◆ **EXERCISE INSTRUCTIONS**
Please give back every entry in full, word for word, but none of the pictures.
--- --- ---
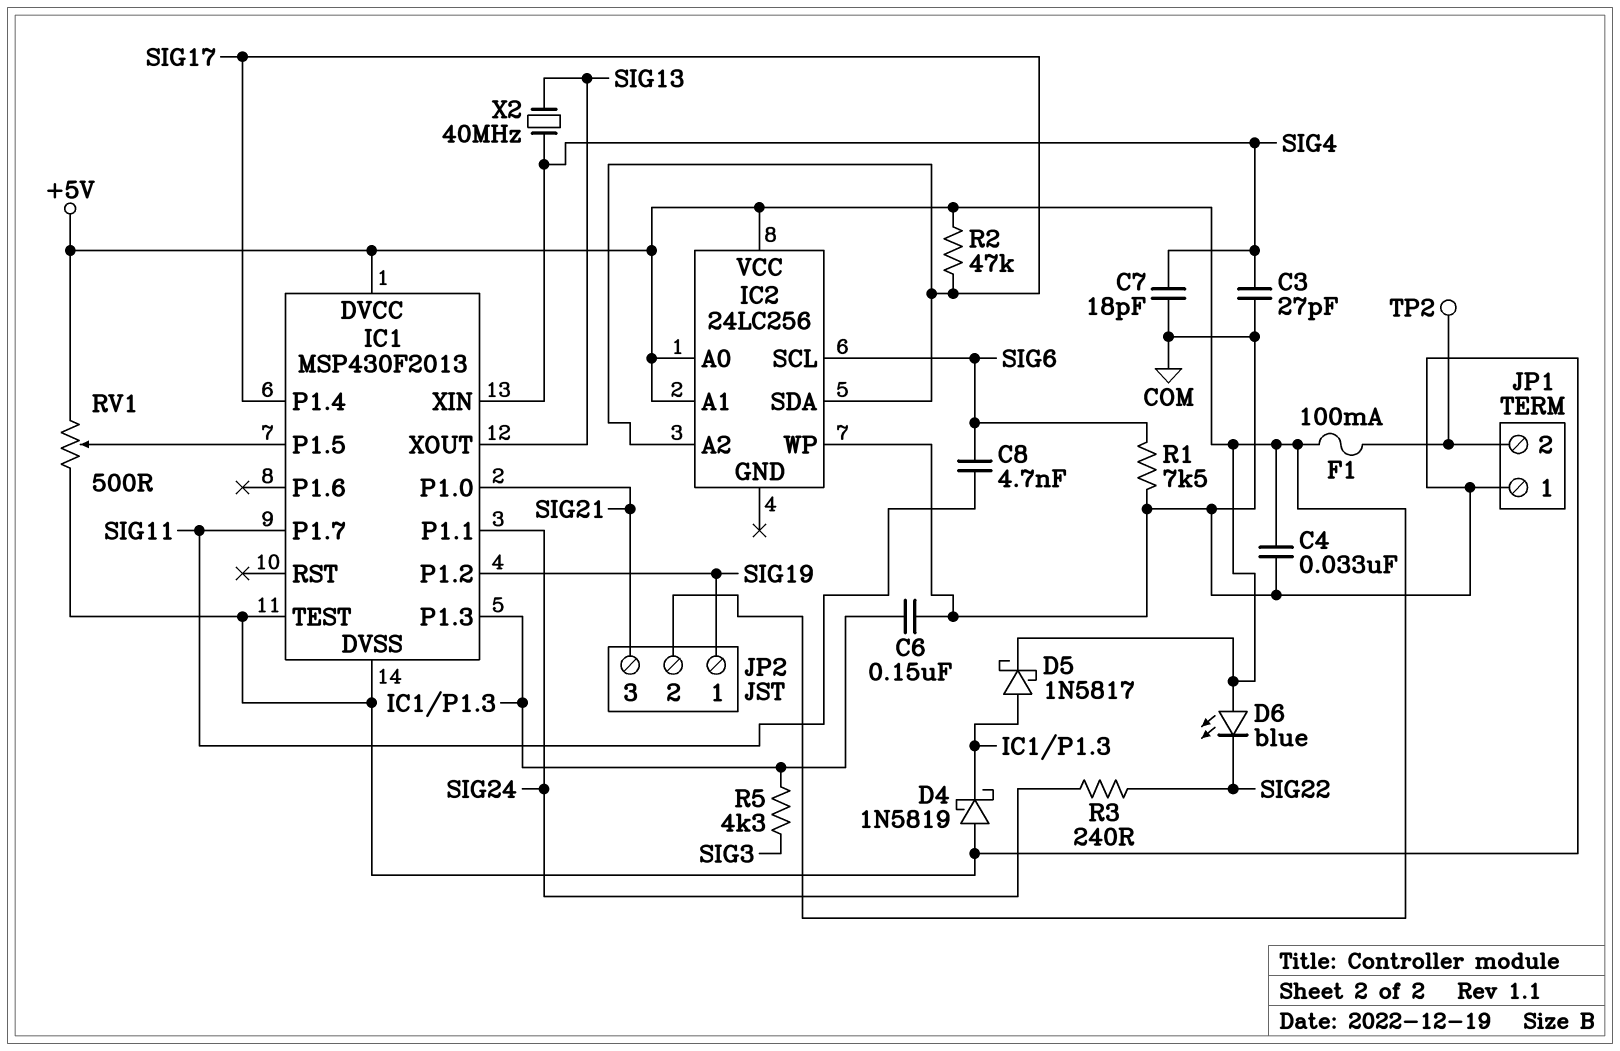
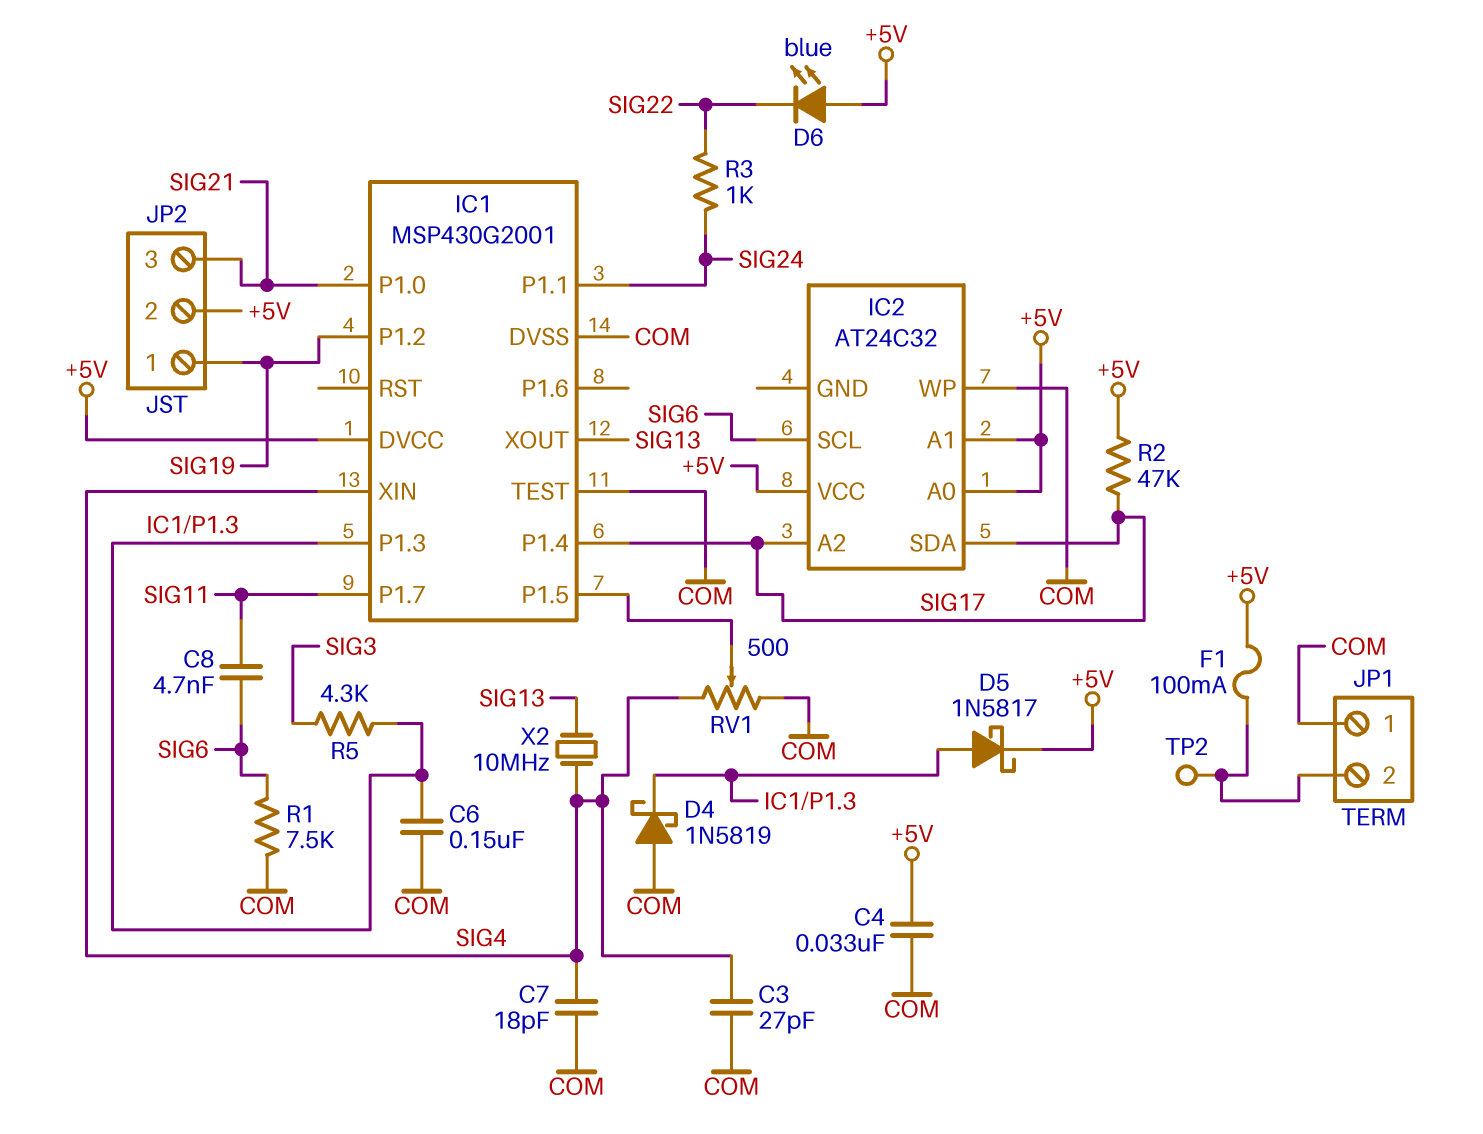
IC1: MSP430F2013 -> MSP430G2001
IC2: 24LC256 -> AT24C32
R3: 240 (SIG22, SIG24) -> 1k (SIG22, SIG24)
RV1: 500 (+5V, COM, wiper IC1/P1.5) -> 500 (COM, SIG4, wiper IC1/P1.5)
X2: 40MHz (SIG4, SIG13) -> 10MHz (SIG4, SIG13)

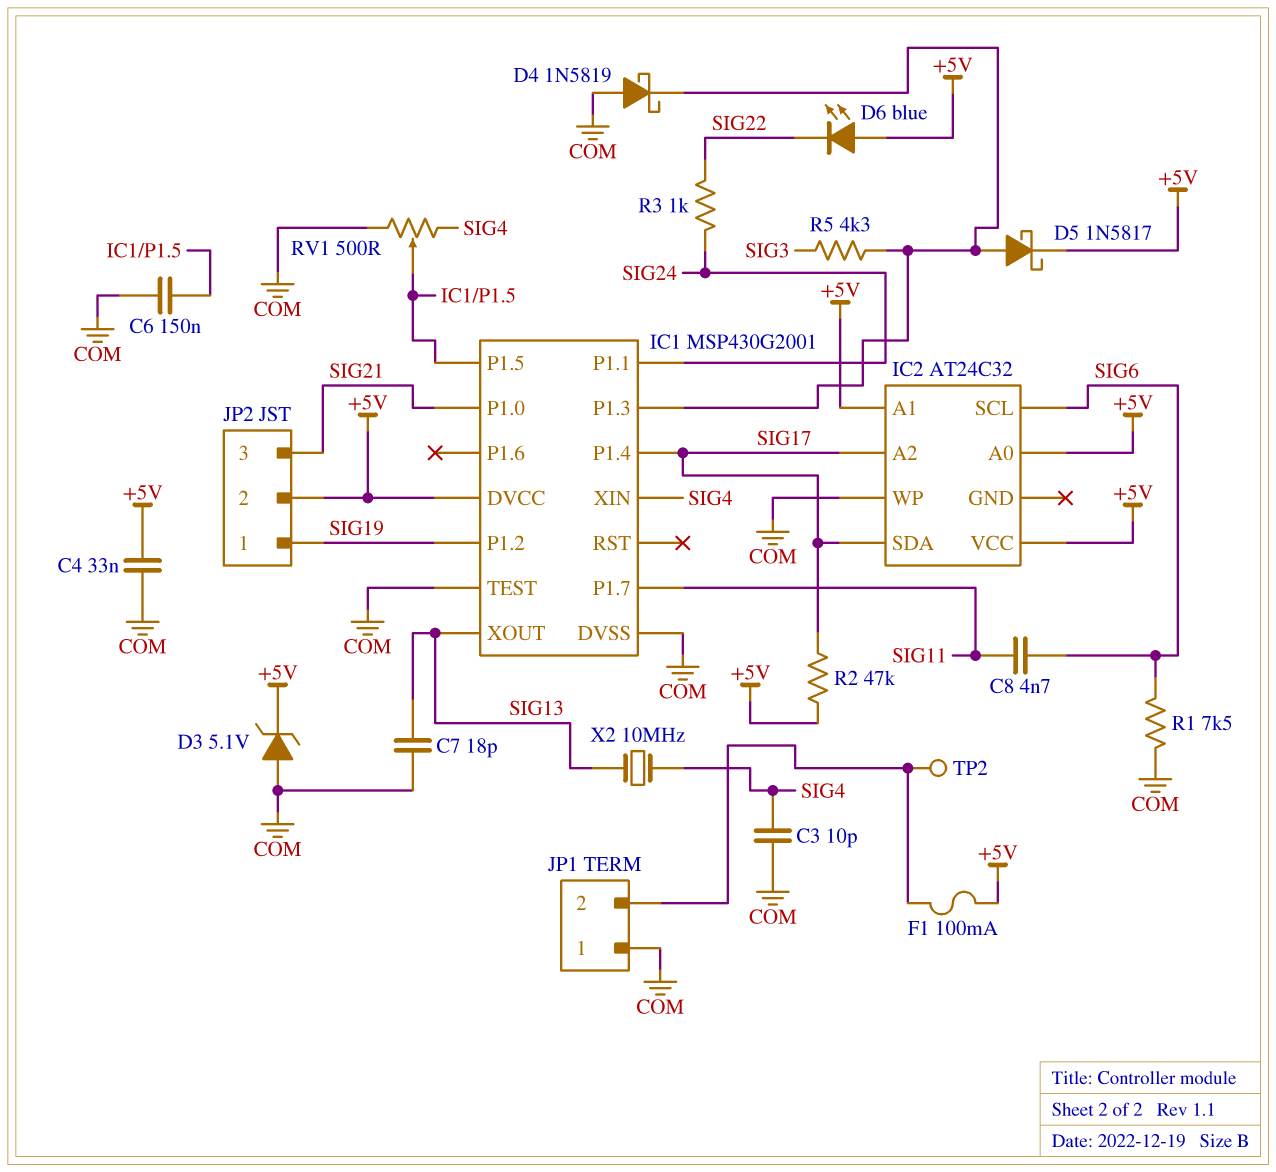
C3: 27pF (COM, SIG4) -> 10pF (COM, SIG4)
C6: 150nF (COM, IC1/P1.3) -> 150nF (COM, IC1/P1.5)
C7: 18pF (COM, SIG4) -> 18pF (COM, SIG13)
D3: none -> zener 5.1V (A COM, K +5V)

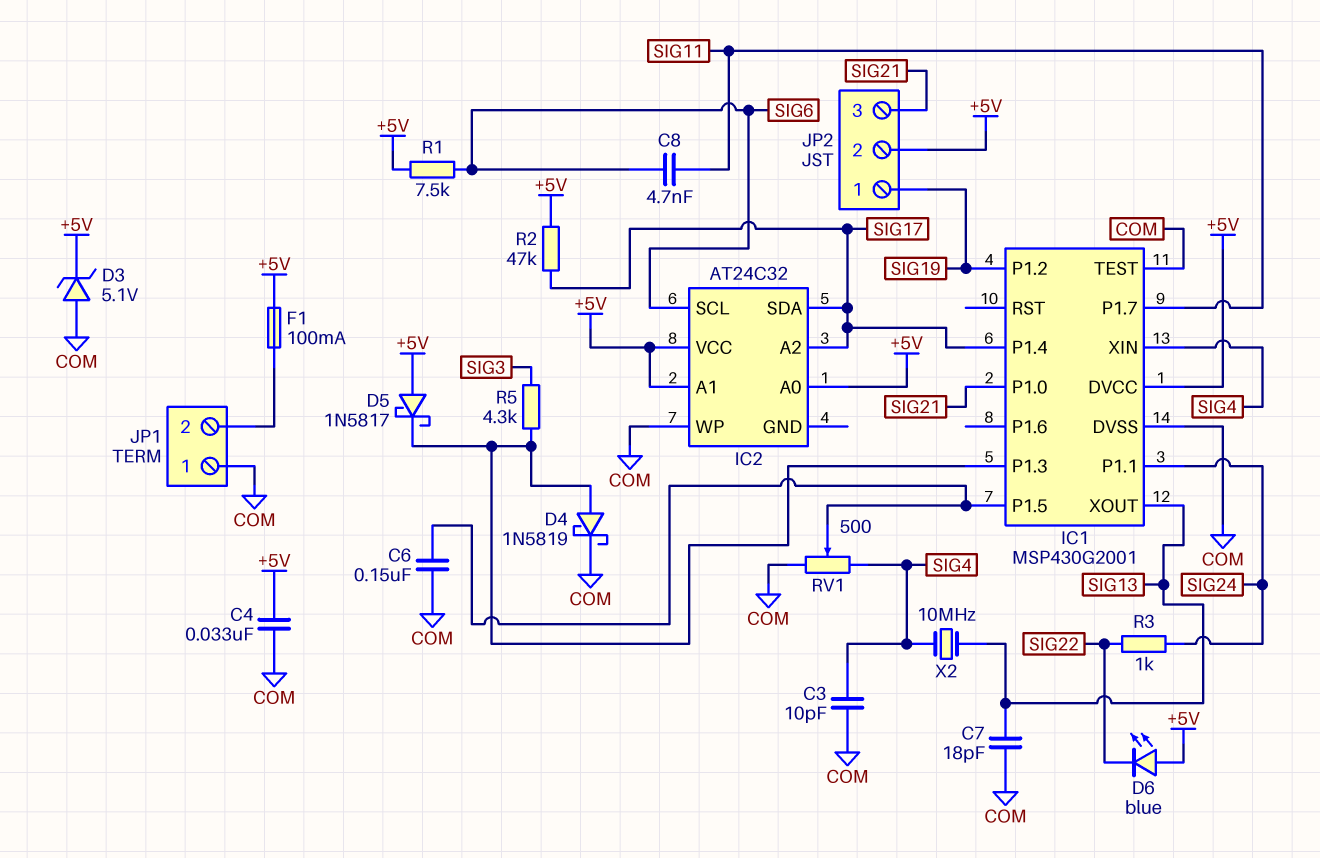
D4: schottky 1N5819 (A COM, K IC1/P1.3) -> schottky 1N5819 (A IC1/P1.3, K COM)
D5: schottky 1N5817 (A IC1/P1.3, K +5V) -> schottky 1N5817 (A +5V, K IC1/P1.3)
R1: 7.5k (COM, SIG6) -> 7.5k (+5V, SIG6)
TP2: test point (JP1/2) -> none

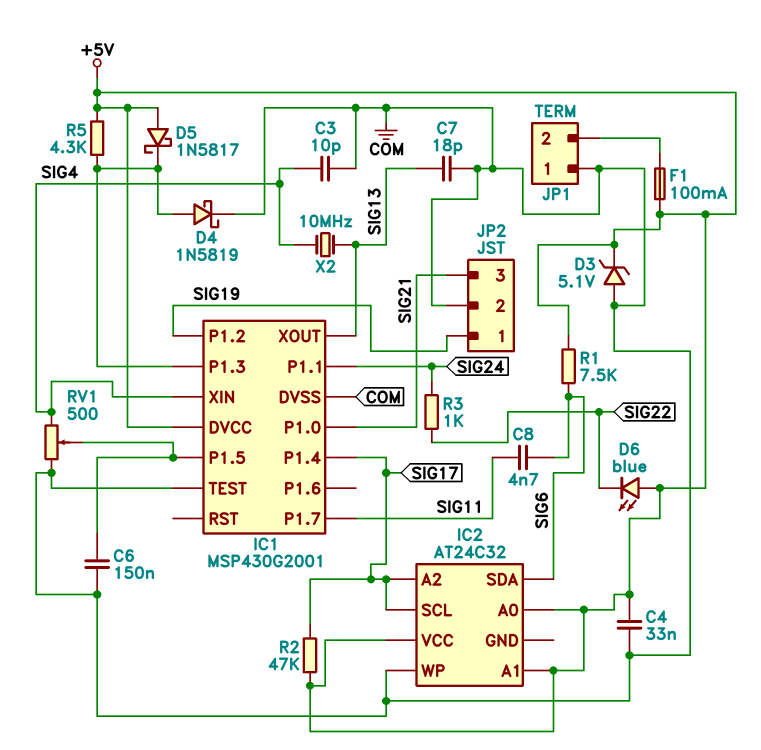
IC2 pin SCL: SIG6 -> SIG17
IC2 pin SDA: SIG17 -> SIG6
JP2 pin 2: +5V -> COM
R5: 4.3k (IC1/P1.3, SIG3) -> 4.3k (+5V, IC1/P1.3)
--- --- ---
◆ **ANSWER SECTION**
IC1: MSP430F2013 -> MSP430G2001
IC2: 24LC256 -> AT24C32
R3: 240 (SIG22, SIG24) -> 1k (SIG22, SIG24)
RV1: 500 (+5V, COM, wiper IC1/P1.5) -> 500 (COM, SIG4, wiper IC1/P1.5)
X2: 40MHz (SIG4, SIG13) -> 10MHz (SIG4, SIG13)

C3: 27pF (COM, SIG4) -> 10pF (COM, SIG4)
C6: 150nF (COM, IC1/P1.3) -> 150nF (COM, IC1/P1.5)
C7: 18pF (COM, SIG4) -> 18pF (COM, SIG13)
D3: none -> zener 5.1V (A COM, K +5V)

D4: schottky 1N5819 (A COM, K IC1/P1.3) -> schottky 1N5819 (A IC1/P1.3, K COM)
D5: schottky 1N5817 (A IC1/P1.3, K +5V) -> schottky 1N5817 (A +5V, K IC1/P1.3)
R1: 7.5k (COM, SIG6) -> 7.5k (+5V, SIG6)
TP2: test point (JP1/2) -> none

IC2 pin SCL: SIG6 -> SIG17
IC2 pin SDA: SIG17 -> SIG6
JP2 pin 2: +5V -> COM
R5: 4.3k (IC1/P1.3, SIG3) -> 4.3k (+5V, IC1/P1.3)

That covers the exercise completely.